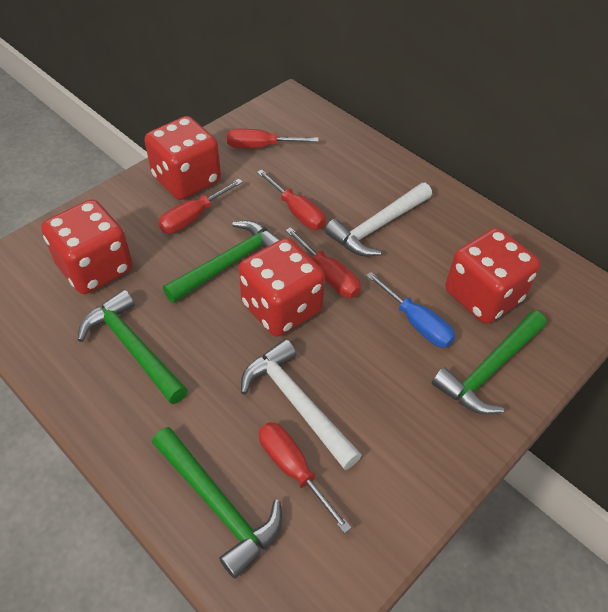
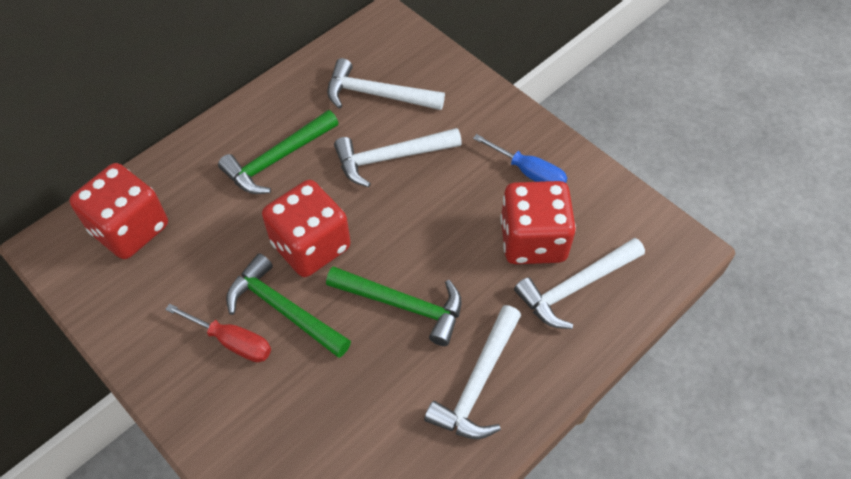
green hammer: 4 -> 3
red dice: 4 -> 3
red screwdriver: 5 -> 1
white hammer: 2 -> 4

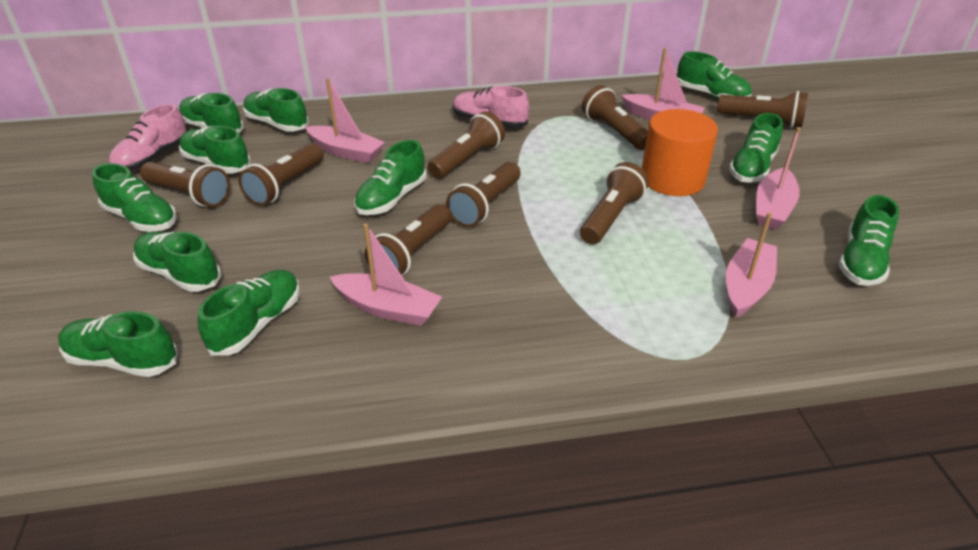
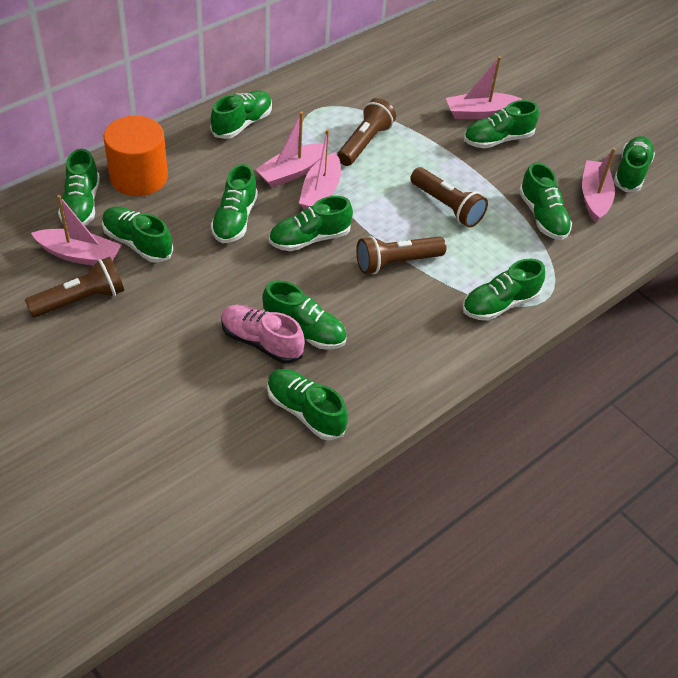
brown flashlight: 8 -> 4
pink shoe: 2 -> 1

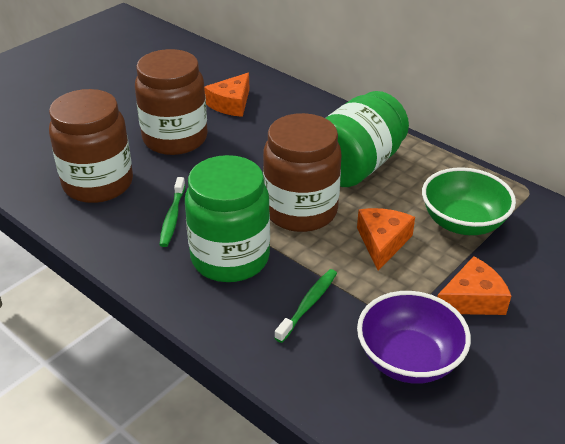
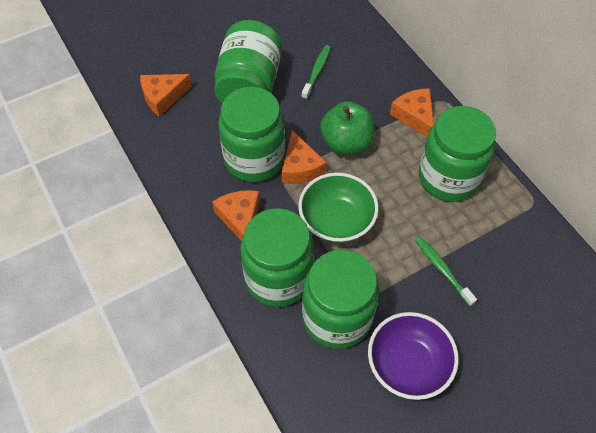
brown jar: 3 -> 0
green apple: 0 -> 1
green jar: 2 -> 5
orange cheese: 3 -> 4

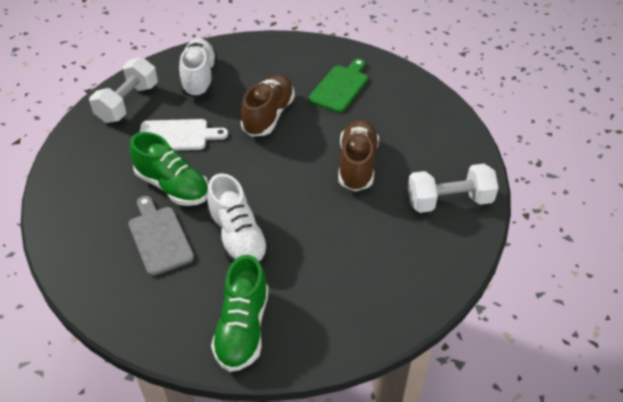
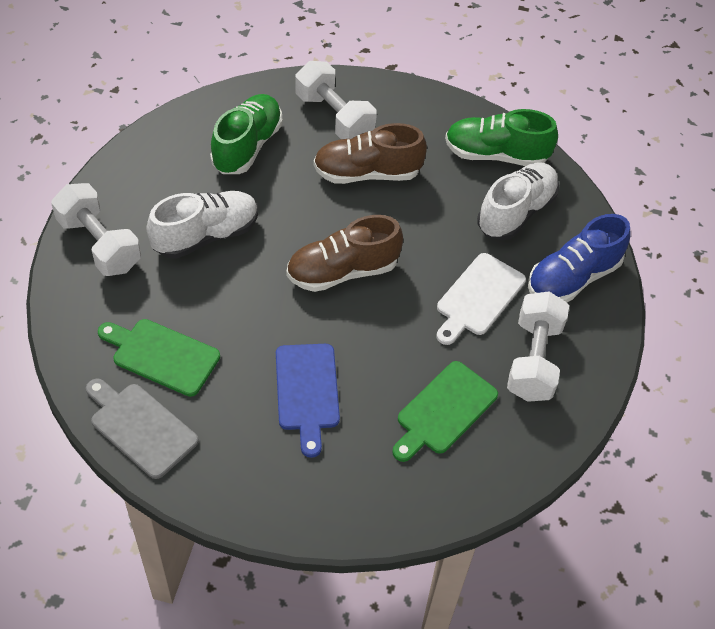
blue cutting board: 0 -> 1
blue shoe: 0 -> 1
green cutting board: 1 -> 2
white dumbbell: 2 -> 3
------
THE TASK
Could you reproduce all of the data above exactly and skip any image?

FINAL ANSWER
green hammer: 4 -> 3
red dice: 4 -> 3
red screwdriver: 5 -> 1
white hammer: 2 -> 4

brown flashlight: 8 -> 4
pink shoe: 2 -> 1

brown jar: 3 -> 0
green apple: 0 -> 1
green jar: 2 -> 5
orange cheese: 3 -> 4

blue cutting board: 0 -> 1
blue shoe: 0 -> 1
green cutting board: 1 -> 2
white dumbbell: 2 -> 3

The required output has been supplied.